• Data to examine
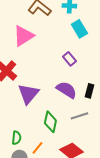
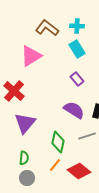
cyan rectangle: (79, 29) -> (77, 49), moved
purple triangle: (28, 94) -> (25, 123), moved
orange line: (37, 148) -> (55, 165), moved

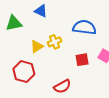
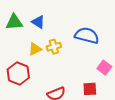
blue triangle: (41, 11) -> (38, 22), moved
red square: (82, 60) -> (90, 89), moved

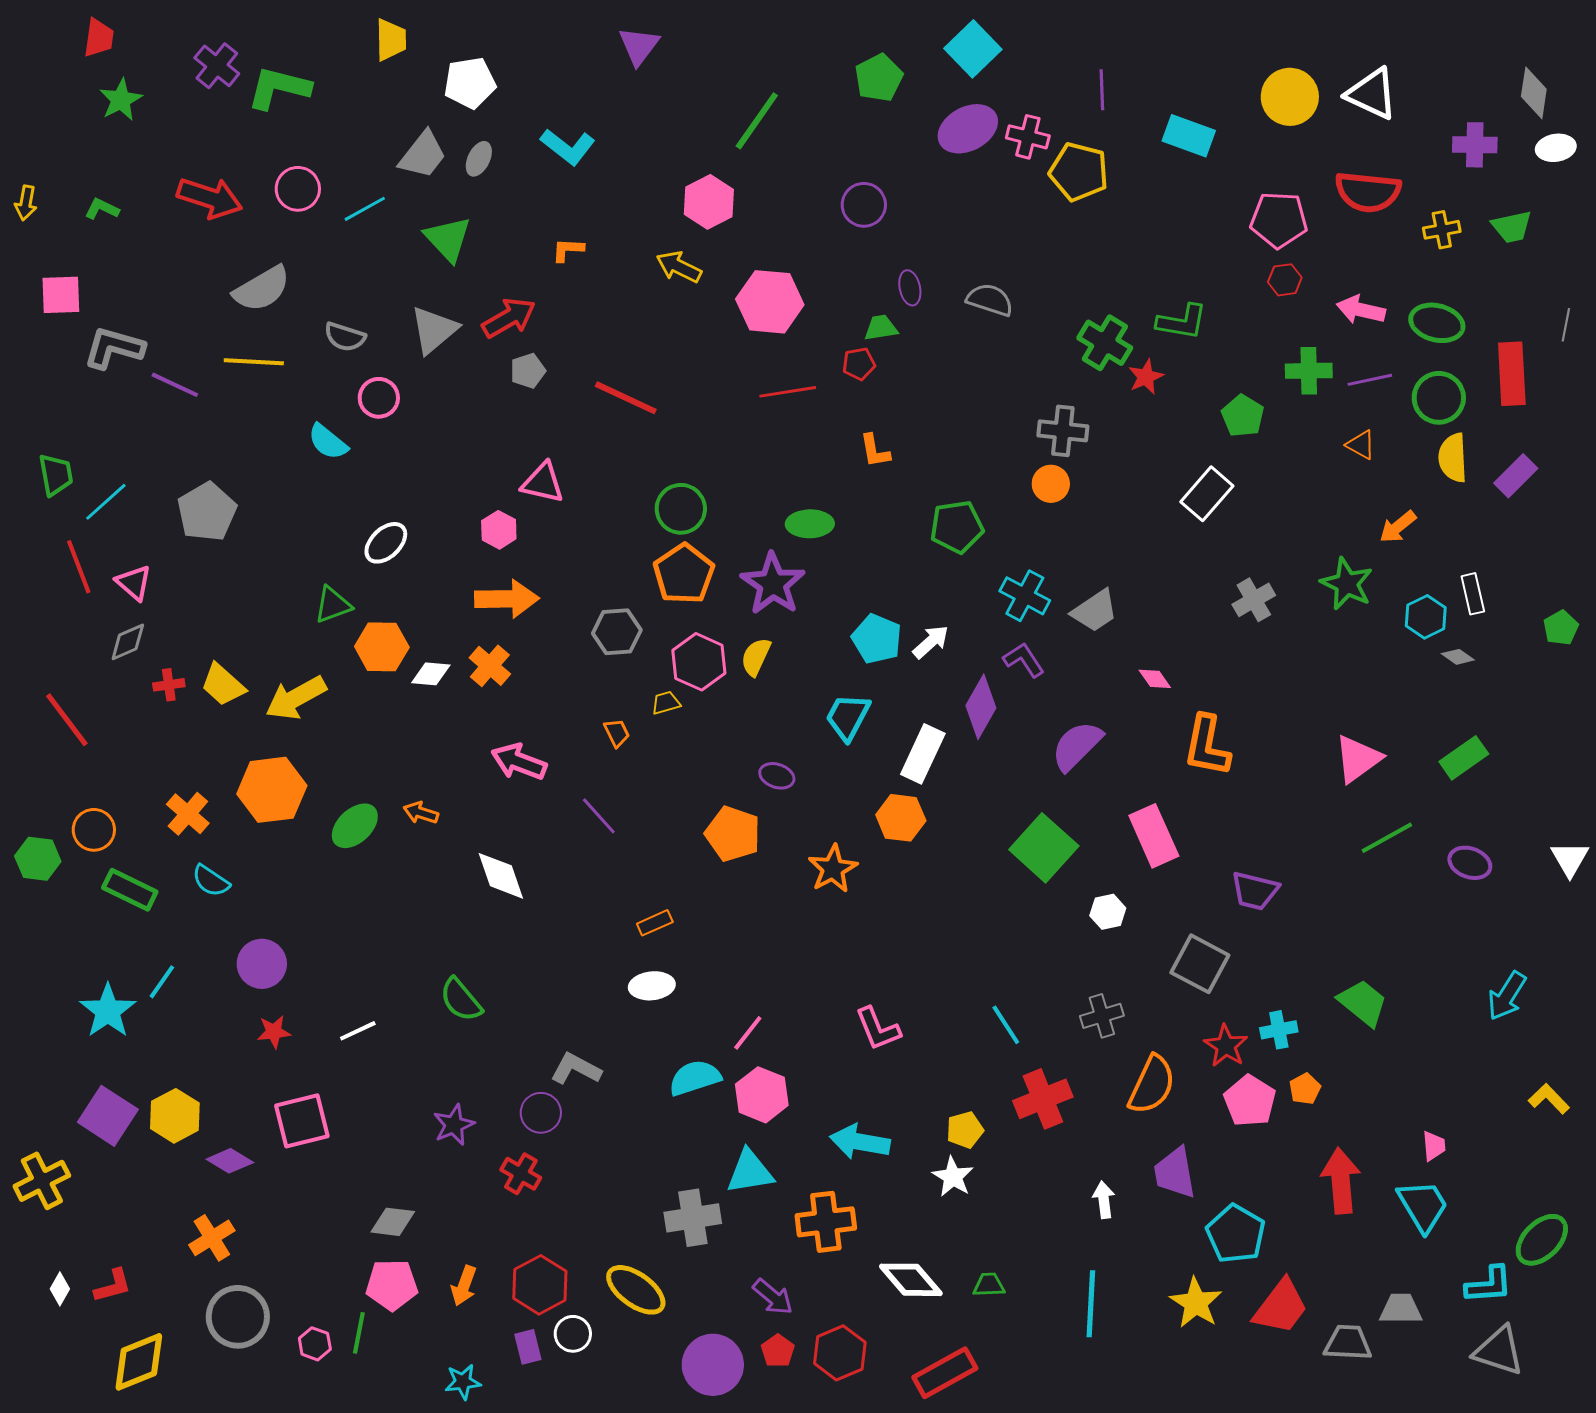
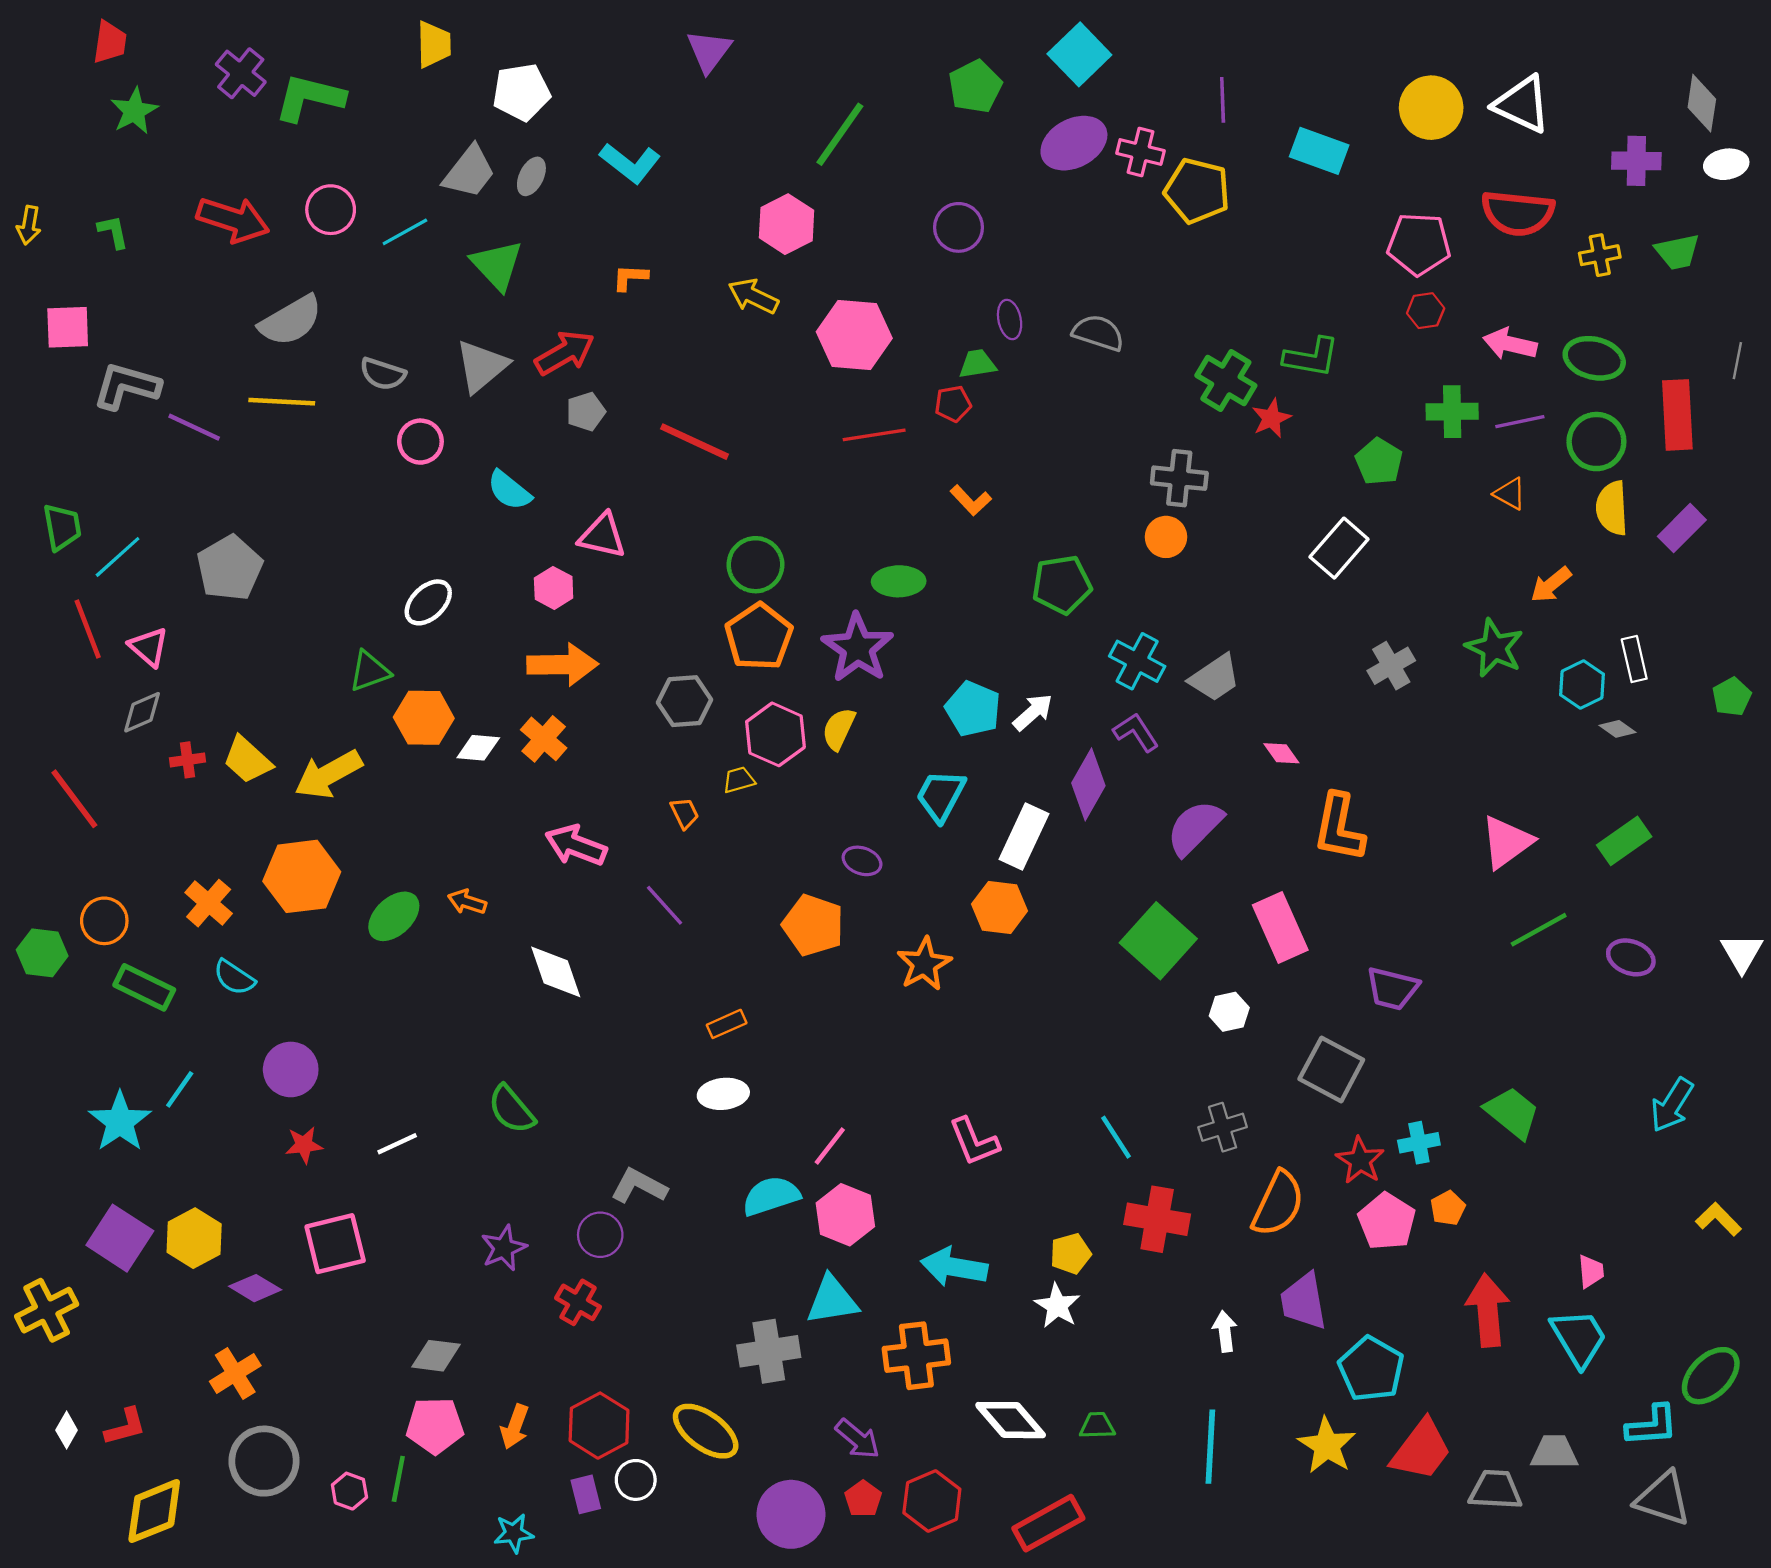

• Problem details
The expected output is the material above, repeated exactly and free of pictures.

• Response
cyan rectangle: (79, 29) -> (77, 49), moved
purple triangle: (28, 94) -> (25, 123), moved
orange line: (37, 148) -> (55, 165), moved

blue triangle: (41, 11) -> (38, 22), moved
red square: (82, 60) -> (90, 89), moved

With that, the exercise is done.